> **EXERCISE**: Using the data below, copy out all lines with the word "grey".

++++++

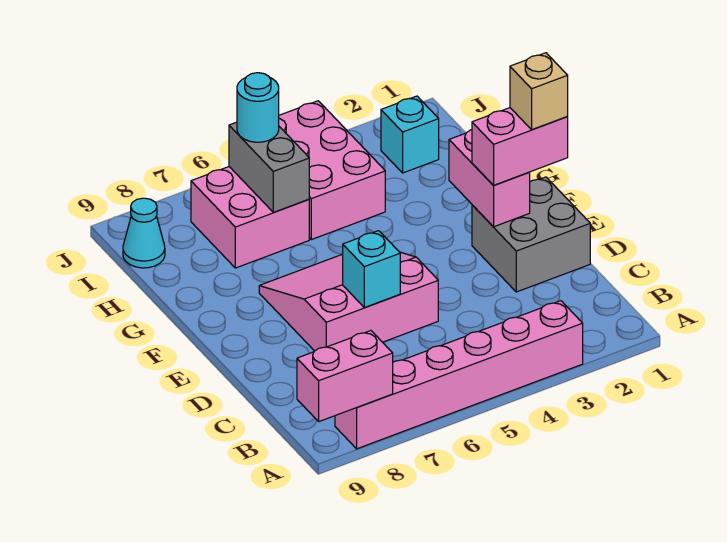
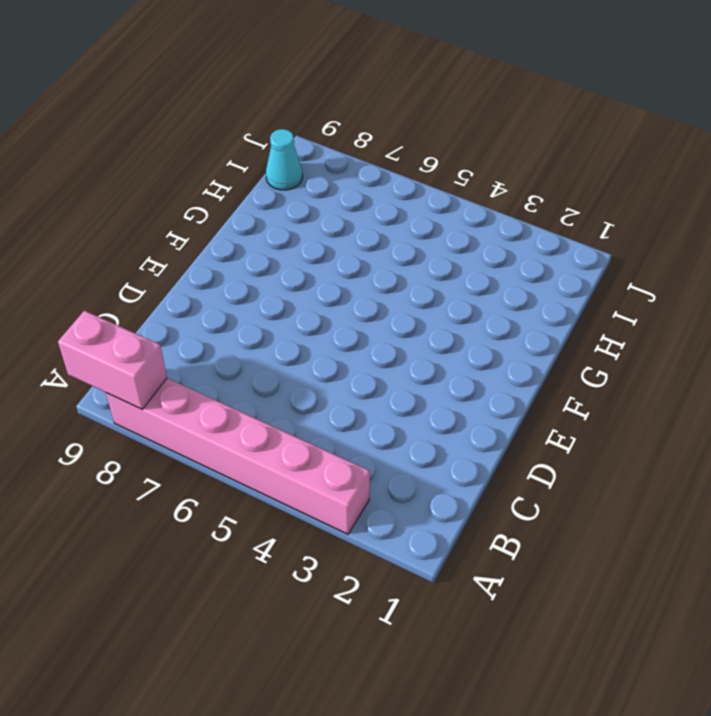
none -> grey brick D1:E2 level 1
none -> pink slope D5:F7 level 1 top D
none -> pink brick H4:J5 level 1

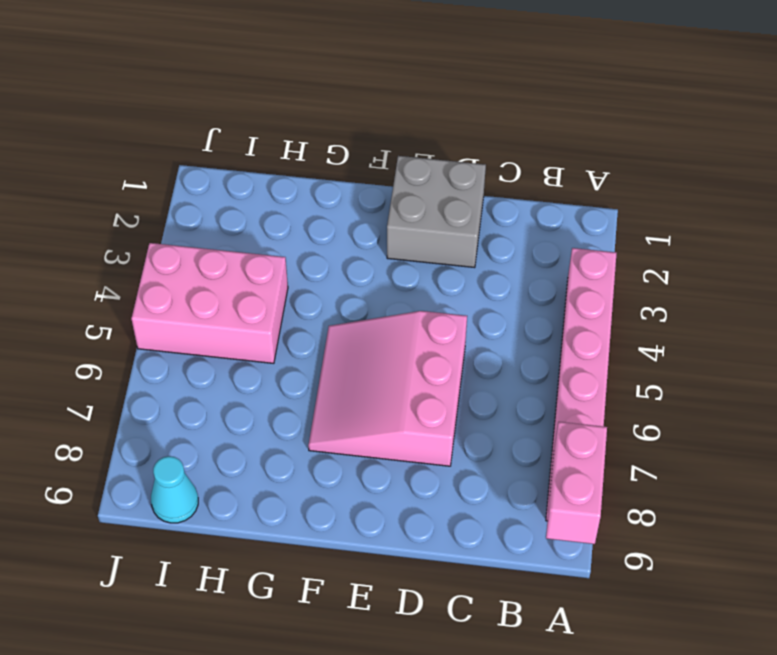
none -> pink brick H6:I7 level 1
none -> cyan brick I2 level 1
none -> cyan brick D6 level 2

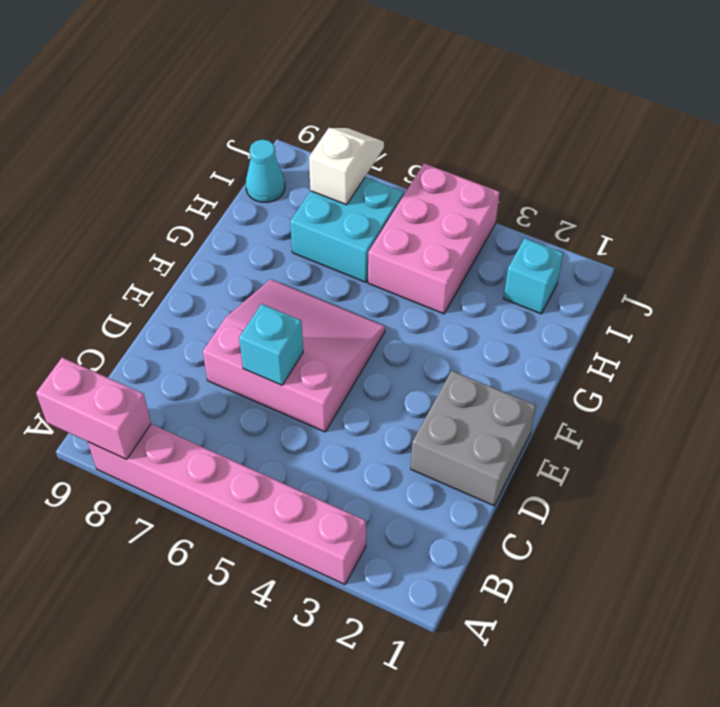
cyan brick H6:I7 level 1 -> pink brick H6:I7 level 1
white slope I7:J7 level 2 top I -> none
none -> pink brick E2:F2 level 2
none -> grey brick H6:I6 level 2
none -> pink brick E1:E2 level 3

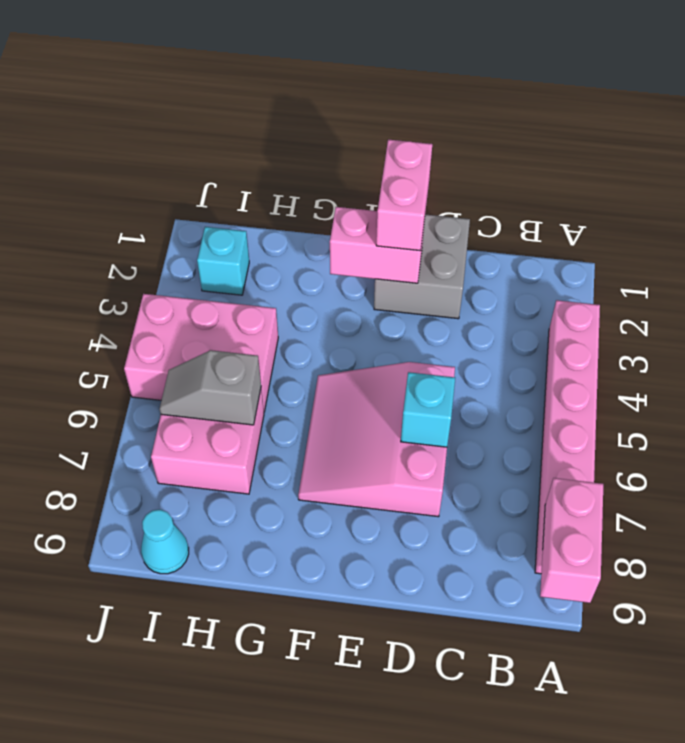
grey slope H6:I6 level 2 top H -> grey brick H6:I6 level 2
none -> cyan round brick I6 level 3
none -> tan brick E1 level 4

++++++

> **SOLUTION FOR THIS TASK**:
none -> grey brick D1:E2 level 1
none -> grey brick H6:I6 level 2
grey slope H6:I6 level 2 top H -> grey brick H6:I6 level 2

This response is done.